__EXERCISE PROMPT__: Copy out every line of the data below that contains the string "outlet". Treat uppercase and lowercase letters as different.

__DATASET EXCERPTS__:
::::::::

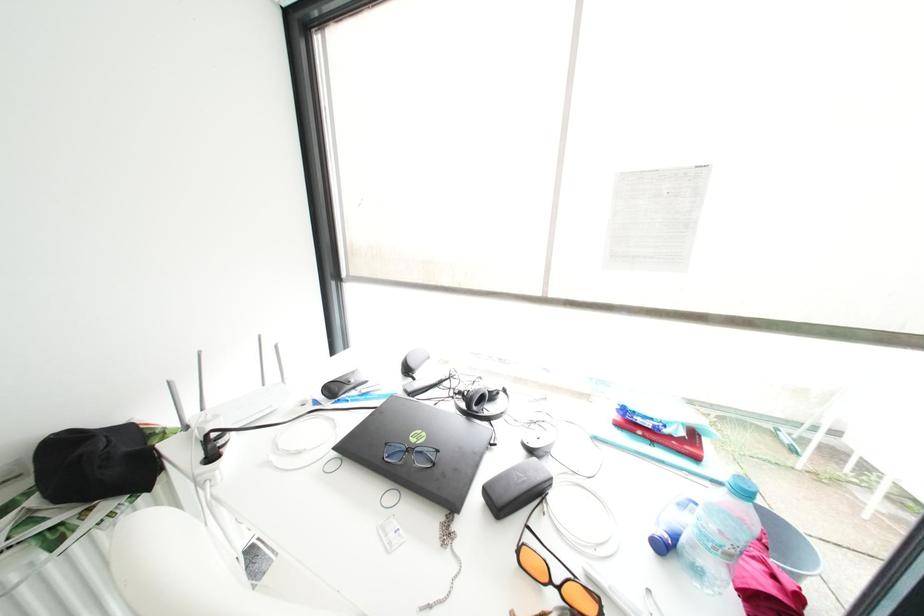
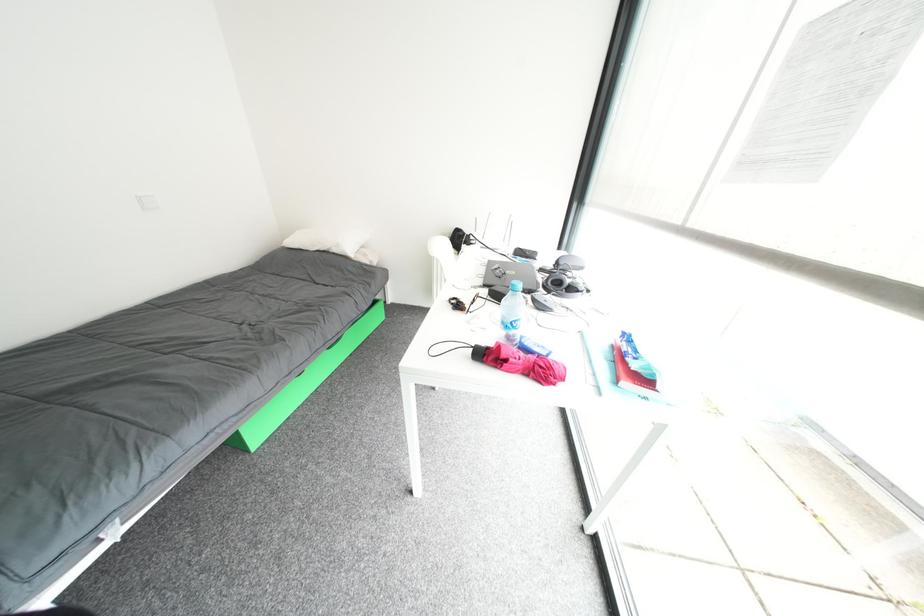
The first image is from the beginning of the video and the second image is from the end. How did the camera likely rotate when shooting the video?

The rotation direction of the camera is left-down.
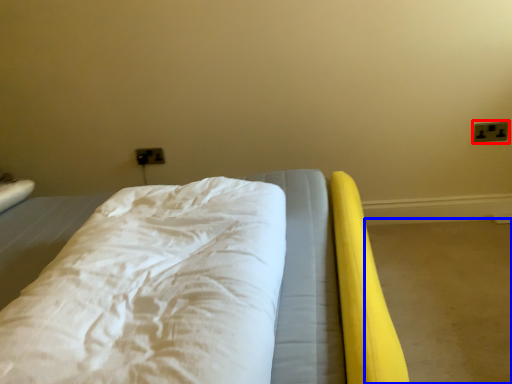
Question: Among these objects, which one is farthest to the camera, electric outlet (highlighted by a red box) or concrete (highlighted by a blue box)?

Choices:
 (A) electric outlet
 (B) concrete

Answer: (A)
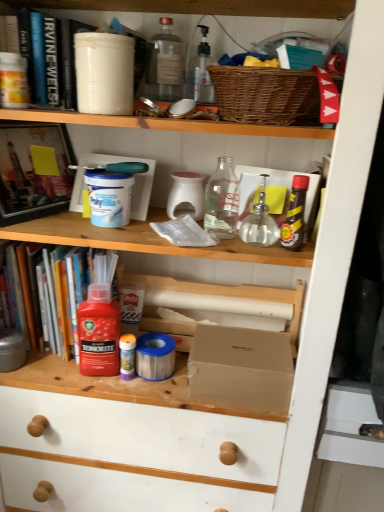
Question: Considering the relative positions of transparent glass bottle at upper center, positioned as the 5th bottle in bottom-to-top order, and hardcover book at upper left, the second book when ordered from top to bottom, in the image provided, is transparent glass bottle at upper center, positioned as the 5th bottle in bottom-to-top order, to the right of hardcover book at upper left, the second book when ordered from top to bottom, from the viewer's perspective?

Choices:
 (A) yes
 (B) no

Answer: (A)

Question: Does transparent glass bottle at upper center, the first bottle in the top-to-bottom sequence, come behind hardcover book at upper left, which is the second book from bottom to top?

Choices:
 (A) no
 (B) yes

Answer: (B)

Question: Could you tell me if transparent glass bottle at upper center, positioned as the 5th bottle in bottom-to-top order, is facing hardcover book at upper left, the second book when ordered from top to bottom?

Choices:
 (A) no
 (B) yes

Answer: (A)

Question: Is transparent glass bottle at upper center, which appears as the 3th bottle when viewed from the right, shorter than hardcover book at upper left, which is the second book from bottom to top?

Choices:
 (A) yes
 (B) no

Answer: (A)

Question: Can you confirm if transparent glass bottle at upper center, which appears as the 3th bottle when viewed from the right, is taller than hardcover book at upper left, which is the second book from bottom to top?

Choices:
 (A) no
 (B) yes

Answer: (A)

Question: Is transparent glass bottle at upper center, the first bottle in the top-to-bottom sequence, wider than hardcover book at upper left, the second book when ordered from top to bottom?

::::::::

__TASK RESULT__:
Question: Among these objects, which one is farthest to the camera, electric outlet (highlighted by a red box) or concrete (highlighted by a blue box)?
 (A) electric outlet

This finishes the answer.